**GOAL OF THE EXERCISE:**
All lines from the one with "U9: none ->" through the last are to be given again exactly as they stand in the data below, and only those.

(Before and after images)
-------

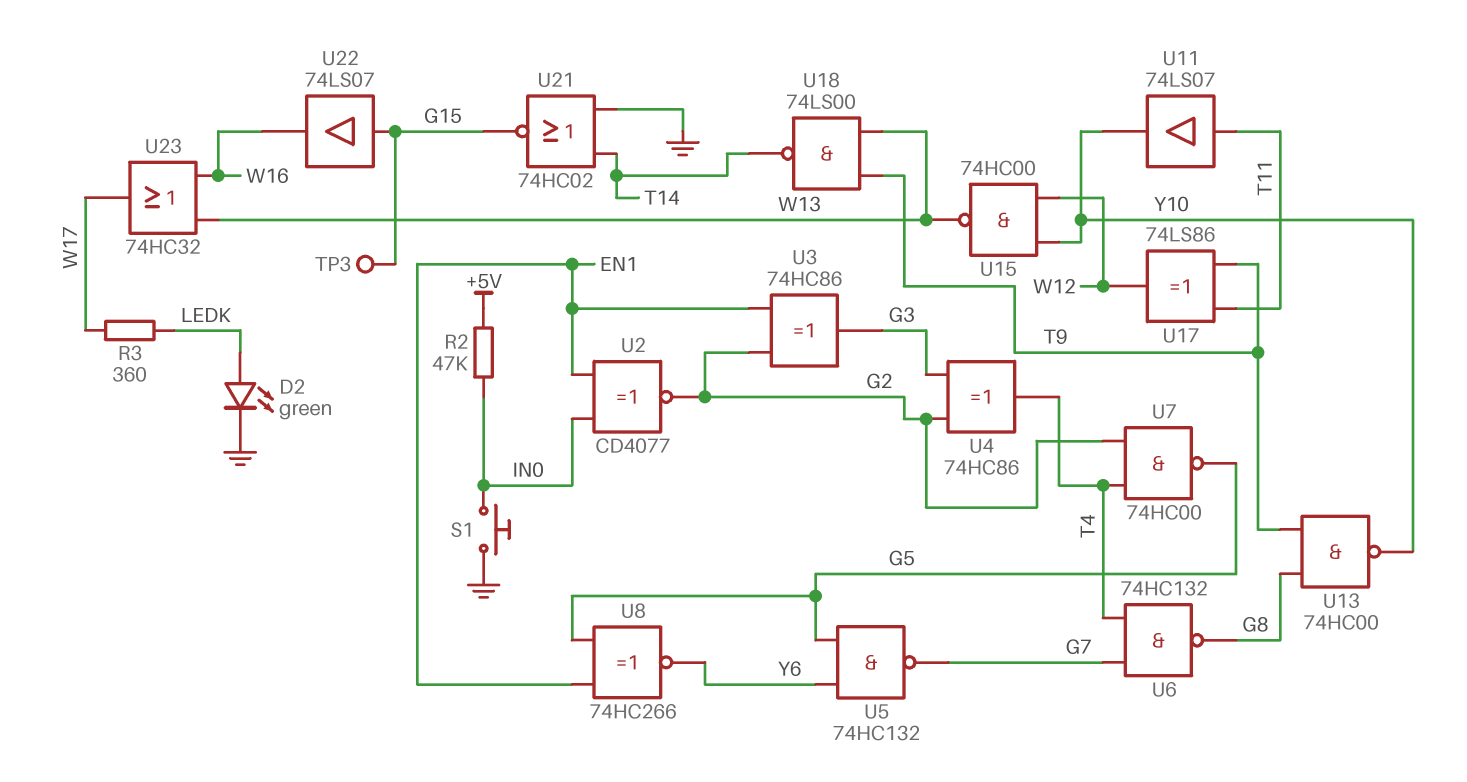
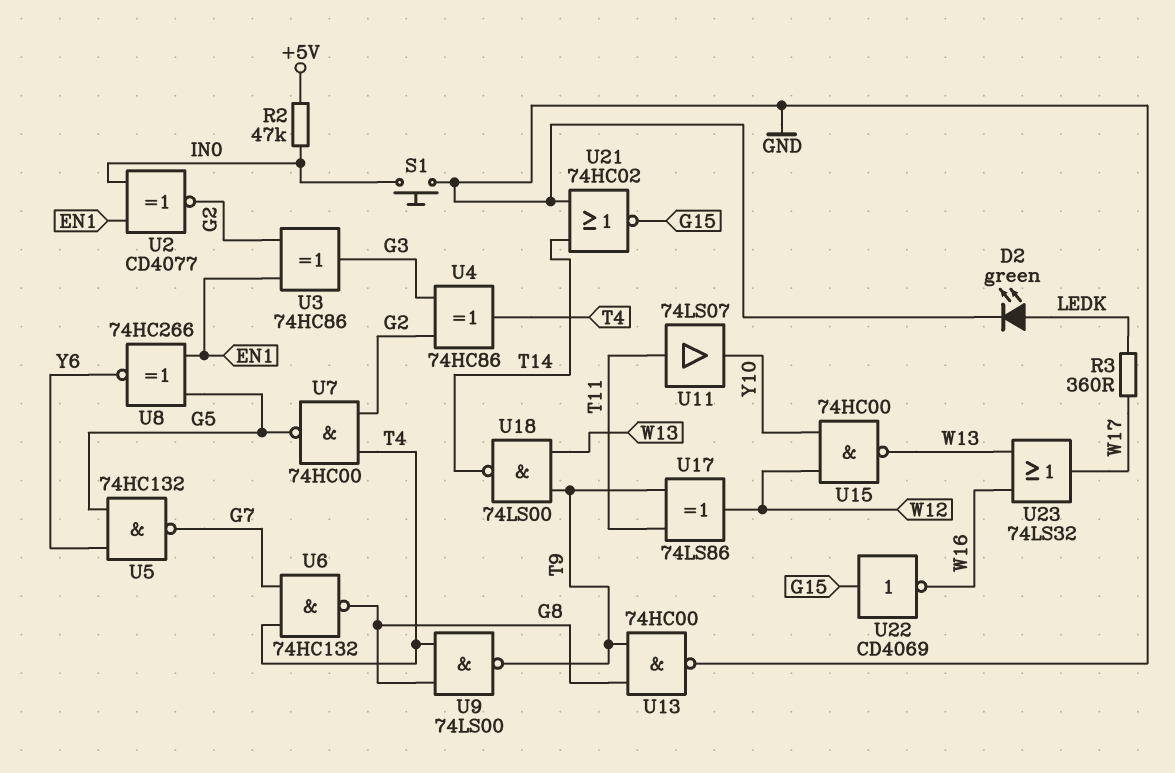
TP3: test point (G15) -> none
U9: none -> NAND 74LS00 (in G8, in T4, out T9)
U13: NAND 74HC00 (in G8, in T9, out Y10) -> NAND 74HC00 (in G8, in T9, out GND)
U22: buffer 74LS07 (in G15, out W16) -> NOT CD4069 (in G15, out W16)
U23: OR 74HC32 (in W13, in W16, out W17) -> OR 74LS32 (in W13, in W16, out W17)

-------

**EXERCISE ANSWER:**
U9: none -> NAND 74LS00 (in G8, in T4, out T9)
U13: NAND 74HC00 (in G8, in T9, out Y10) -> NAND 74HC00 (in G8, in T9, out GND)
U22: buffer 74LS07 (in G15, out W16) -> NOT CD4069 (in G15, out W16)
U23: OR 74HC32 (in W13, in W16, out W17) -> OR 74LS32 (in W13, in W16, out W17)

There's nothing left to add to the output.